### What the task requires
Which lines run from the line with "grey cylinder [457,271,478,302] -> none" through the line with "turquoise egg [457,271,480,300] ->" in the entries below? Print them exactly, both ends included, and nothing more.

===== The records =====

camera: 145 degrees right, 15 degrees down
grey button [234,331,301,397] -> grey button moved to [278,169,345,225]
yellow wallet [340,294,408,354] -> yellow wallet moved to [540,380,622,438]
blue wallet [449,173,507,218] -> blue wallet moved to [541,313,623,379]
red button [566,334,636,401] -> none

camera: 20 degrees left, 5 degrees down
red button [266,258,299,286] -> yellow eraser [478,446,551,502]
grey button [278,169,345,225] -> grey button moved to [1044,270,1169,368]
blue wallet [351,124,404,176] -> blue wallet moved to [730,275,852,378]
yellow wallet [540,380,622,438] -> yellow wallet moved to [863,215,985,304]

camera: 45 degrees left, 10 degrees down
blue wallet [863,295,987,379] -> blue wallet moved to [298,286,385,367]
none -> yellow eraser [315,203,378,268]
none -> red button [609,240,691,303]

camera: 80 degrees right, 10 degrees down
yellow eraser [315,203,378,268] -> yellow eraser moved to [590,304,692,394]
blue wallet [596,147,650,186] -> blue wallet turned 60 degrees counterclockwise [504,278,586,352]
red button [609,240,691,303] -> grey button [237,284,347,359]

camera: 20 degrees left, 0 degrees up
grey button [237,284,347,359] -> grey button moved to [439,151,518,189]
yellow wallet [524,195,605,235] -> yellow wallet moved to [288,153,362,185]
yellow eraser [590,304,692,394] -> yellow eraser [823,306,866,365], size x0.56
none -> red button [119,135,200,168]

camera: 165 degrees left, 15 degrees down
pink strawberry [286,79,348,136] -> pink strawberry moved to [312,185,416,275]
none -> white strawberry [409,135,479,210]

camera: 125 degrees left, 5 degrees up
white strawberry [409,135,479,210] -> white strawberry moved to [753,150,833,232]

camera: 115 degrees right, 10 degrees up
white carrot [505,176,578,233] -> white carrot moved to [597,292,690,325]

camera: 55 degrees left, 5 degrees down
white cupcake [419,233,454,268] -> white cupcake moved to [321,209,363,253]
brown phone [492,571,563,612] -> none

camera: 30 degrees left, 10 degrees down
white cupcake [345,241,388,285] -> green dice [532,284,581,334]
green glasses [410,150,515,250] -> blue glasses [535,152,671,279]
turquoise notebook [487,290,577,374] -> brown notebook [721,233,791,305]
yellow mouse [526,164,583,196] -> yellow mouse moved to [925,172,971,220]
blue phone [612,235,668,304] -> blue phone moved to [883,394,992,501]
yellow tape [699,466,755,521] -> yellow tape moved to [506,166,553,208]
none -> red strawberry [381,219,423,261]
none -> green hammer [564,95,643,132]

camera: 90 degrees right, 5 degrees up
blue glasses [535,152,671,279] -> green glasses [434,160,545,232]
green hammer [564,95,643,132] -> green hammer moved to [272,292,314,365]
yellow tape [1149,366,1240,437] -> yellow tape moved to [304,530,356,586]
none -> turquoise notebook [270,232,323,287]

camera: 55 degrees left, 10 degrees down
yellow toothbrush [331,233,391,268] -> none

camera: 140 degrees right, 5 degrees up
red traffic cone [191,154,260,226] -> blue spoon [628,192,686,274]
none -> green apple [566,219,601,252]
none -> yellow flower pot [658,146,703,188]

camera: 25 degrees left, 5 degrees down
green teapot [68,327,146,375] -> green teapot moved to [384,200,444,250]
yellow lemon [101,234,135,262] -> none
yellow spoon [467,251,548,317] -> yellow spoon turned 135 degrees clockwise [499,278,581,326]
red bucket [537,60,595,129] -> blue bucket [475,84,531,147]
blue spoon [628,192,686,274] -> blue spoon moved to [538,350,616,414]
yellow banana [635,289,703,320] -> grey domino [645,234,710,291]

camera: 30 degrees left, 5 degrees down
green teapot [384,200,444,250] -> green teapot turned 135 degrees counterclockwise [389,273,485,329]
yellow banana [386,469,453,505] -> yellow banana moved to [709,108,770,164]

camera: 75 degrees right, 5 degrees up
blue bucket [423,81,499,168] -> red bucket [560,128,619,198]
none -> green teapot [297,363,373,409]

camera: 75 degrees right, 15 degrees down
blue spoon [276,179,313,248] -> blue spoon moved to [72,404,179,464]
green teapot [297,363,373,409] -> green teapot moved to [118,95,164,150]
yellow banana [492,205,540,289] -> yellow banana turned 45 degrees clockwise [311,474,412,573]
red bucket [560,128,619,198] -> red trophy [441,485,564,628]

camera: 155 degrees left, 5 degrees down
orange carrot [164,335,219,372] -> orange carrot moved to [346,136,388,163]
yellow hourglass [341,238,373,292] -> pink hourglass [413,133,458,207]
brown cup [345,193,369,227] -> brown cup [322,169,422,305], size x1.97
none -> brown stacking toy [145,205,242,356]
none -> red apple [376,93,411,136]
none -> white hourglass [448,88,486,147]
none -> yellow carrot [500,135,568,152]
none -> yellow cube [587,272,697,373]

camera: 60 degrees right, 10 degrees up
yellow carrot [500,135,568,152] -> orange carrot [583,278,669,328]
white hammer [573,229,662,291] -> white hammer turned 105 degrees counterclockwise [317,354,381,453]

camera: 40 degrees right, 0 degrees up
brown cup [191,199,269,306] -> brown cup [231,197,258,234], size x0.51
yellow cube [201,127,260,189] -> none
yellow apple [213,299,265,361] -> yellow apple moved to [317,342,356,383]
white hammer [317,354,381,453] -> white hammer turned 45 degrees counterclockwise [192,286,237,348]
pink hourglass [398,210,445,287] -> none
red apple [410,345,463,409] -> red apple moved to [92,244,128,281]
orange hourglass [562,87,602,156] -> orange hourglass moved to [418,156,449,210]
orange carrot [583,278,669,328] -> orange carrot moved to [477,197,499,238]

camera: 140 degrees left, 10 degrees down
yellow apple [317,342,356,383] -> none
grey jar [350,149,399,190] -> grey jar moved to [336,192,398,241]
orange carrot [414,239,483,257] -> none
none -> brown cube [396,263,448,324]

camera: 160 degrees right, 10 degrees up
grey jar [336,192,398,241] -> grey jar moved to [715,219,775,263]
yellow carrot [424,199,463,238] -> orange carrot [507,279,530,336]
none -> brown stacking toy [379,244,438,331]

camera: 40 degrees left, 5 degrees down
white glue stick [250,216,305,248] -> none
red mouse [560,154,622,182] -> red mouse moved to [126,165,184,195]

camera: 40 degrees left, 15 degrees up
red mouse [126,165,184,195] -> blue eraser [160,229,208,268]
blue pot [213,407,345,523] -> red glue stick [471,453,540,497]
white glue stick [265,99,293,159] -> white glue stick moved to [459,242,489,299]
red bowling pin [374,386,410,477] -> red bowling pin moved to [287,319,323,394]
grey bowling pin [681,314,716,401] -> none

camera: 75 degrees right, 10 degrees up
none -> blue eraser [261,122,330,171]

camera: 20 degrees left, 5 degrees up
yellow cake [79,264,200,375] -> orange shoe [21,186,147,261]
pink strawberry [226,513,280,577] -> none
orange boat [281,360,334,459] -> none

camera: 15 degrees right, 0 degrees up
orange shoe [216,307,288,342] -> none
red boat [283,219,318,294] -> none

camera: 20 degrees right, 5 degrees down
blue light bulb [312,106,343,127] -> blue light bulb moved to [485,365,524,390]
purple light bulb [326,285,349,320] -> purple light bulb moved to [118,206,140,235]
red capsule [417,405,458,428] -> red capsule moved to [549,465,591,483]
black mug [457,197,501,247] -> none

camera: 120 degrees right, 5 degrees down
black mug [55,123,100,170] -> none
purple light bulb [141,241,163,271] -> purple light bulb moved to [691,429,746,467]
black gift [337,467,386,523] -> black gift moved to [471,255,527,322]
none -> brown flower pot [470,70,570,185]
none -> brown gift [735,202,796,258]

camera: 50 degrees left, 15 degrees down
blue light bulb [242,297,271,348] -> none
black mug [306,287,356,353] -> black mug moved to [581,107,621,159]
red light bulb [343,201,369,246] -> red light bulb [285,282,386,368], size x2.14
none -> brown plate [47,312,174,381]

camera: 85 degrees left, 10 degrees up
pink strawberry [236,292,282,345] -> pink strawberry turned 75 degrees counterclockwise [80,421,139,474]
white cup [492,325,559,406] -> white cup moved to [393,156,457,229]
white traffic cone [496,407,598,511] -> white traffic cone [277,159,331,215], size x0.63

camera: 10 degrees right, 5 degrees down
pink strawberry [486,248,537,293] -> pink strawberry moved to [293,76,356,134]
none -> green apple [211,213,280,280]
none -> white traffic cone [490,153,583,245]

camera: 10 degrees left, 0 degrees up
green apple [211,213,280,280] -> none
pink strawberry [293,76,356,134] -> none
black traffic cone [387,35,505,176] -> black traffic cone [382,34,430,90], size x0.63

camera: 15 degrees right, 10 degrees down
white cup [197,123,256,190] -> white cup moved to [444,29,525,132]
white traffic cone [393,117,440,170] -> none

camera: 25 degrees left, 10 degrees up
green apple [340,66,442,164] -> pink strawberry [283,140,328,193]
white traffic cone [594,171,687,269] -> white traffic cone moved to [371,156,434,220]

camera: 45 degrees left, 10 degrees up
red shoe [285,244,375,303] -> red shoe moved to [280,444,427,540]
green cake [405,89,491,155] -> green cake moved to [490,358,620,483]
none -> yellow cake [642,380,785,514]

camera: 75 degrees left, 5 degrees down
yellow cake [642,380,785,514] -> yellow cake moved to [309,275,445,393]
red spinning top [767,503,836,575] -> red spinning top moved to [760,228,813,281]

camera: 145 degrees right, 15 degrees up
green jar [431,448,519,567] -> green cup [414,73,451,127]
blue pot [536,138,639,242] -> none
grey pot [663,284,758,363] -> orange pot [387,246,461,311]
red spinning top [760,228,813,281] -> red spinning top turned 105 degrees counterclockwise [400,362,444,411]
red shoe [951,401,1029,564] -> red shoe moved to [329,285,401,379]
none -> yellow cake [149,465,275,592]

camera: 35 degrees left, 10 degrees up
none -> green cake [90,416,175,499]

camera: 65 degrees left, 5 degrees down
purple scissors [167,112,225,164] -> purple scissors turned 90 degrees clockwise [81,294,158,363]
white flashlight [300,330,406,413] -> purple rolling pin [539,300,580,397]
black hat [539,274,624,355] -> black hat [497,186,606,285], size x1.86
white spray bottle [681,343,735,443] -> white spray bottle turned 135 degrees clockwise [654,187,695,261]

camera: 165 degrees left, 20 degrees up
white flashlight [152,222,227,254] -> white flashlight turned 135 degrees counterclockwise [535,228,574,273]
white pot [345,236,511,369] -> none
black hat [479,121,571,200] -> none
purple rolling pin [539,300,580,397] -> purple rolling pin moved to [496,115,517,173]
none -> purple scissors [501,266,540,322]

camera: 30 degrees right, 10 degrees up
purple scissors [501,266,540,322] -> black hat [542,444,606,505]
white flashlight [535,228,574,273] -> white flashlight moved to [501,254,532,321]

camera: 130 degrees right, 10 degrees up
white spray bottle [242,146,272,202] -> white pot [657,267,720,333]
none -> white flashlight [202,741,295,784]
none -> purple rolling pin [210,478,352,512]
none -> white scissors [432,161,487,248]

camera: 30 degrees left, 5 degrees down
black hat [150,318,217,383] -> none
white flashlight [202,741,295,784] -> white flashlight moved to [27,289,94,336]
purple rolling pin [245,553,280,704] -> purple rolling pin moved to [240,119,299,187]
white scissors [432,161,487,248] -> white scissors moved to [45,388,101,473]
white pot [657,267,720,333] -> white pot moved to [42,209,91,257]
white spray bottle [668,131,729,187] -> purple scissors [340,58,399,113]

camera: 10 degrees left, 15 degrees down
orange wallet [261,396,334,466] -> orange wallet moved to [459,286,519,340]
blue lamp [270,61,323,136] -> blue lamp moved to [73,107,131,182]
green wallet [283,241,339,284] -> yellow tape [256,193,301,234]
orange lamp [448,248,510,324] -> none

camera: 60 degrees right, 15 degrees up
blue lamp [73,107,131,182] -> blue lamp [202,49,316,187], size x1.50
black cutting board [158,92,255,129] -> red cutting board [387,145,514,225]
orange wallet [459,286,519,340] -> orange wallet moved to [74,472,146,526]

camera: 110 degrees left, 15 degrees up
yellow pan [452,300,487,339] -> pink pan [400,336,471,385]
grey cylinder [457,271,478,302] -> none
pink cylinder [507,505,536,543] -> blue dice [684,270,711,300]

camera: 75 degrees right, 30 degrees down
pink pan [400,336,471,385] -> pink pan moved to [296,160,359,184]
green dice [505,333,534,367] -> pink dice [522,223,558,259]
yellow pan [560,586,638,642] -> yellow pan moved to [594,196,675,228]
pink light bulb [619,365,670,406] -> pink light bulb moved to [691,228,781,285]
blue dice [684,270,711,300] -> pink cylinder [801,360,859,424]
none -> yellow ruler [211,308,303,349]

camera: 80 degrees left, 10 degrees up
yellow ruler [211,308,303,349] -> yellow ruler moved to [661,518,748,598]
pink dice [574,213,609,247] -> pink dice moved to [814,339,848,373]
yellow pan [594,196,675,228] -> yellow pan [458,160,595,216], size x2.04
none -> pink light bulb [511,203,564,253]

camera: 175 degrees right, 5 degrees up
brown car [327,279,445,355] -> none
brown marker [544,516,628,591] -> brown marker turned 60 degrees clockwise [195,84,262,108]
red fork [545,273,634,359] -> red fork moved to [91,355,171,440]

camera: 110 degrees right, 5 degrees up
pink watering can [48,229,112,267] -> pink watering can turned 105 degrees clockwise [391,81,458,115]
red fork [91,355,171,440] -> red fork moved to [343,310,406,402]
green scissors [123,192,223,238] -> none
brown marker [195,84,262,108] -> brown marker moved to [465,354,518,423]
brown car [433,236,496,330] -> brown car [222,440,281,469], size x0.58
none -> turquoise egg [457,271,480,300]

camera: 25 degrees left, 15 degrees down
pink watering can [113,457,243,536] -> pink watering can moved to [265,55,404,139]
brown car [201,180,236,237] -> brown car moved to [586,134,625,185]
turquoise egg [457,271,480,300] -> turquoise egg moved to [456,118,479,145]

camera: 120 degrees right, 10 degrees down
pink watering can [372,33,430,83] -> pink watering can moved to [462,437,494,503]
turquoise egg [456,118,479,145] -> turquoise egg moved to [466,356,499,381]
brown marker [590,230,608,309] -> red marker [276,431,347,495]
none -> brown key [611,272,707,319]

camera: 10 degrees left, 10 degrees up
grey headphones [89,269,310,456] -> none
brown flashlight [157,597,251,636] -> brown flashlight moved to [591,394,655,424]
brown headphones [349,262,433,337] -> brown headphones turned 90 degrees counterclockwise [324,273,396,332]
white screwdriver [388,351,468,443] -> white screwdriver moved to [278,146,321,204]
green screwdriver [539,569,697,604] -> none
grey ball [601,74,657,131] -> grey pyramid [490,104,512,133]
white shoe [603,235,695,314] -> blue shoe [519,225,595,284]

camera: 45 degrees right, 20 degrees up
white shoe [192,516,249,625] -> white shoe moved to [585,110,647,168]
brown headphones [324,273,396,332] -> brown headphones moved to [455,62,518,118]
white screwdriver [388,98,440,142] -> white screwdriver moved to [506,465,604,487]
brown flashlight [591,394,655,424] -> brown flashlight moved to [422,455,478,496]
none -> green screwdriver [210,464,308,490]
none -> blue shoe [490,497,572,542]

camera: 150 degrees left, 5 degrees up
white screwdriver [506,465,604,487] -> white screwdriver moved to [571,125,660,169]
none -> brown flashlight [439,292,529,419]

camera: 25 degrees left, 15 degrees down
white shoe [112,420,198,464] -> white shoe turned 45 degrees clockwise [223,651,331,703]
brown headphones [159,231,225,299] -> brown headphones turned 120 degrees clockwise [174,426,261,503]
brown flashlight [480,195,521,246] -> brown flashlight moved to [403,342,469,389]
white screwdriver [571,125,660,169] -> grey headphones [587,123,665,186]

=====

### Written answer
grey cylinder [457,271,478,302] -> none
pink cylinder [507,505,536,543] -> blue dice [684,270,711,300]

camera: 75 degrees right, 30 degrees down
pink pan [400,336,471,385] -> pink pan moved to [296,160,359,184]
green dice [505,333,534,367] -> pink dice [522,223,558,259]
yellow pan [560,586,638,642] -> yellow pan moved to [594,196,675,228]
pink light bulb [619,365,670,406] -> pink light bulb moved to [691,228,781,285]
blue dice [684,270,711,300] -> pink cylinder [801,360,859,424]
none -> yellow ruler [211,308,303,349]

camera: 80 degrees left, 10 degrees up
yellow ruler [211,308,303,349] -> yellow ruler moved to [661,518,748,598]
pink dice [574,213,609,247] -> pink dice moved to [814,339,848,373]
yellow pan [594,196,675,228] -> yellow pan [458,160,595,216], size x2.04
none -> pink light bulb [511,203,564,253]

camera: 175 degrees right, 5 degrees up
brown car [327,279,445,355] -> none
brown marker [544,516,628,591] -> brown marker turned 60 degrees clockwise [195,84,262,108]
red fork [545,273,634,359] -> red fork moved to [91,355,171,440]

camera: 110 degrees right, 5 degrees up
pink watering can [48,229,112,267] -> pink watering can turned 105 degrees clockwise [391,81,458,115]
red fork [91,355,171,440] -> red fork moved to [343,310,406,402]
green scissors [123,192,223,238] -> none
brown marker [195,84,262,108] -> brown marker moved to [465,354,518,423]
brown car [433,236,496,330] -> brown car [222,440,281,469], size x0.58
none -> turquoise egg [457,271,480,300]

camera: 25 degrees left, 15 degrees down
pink watering can [113,457,243,536] -> pink watering can moved to [265,55,404,139]
brown car [201,180,236,237] -> brown car moved to [586,134,625,185]
turquoise egg [457,271,480,300] -> turquoise egg moved to [456,118,479,145]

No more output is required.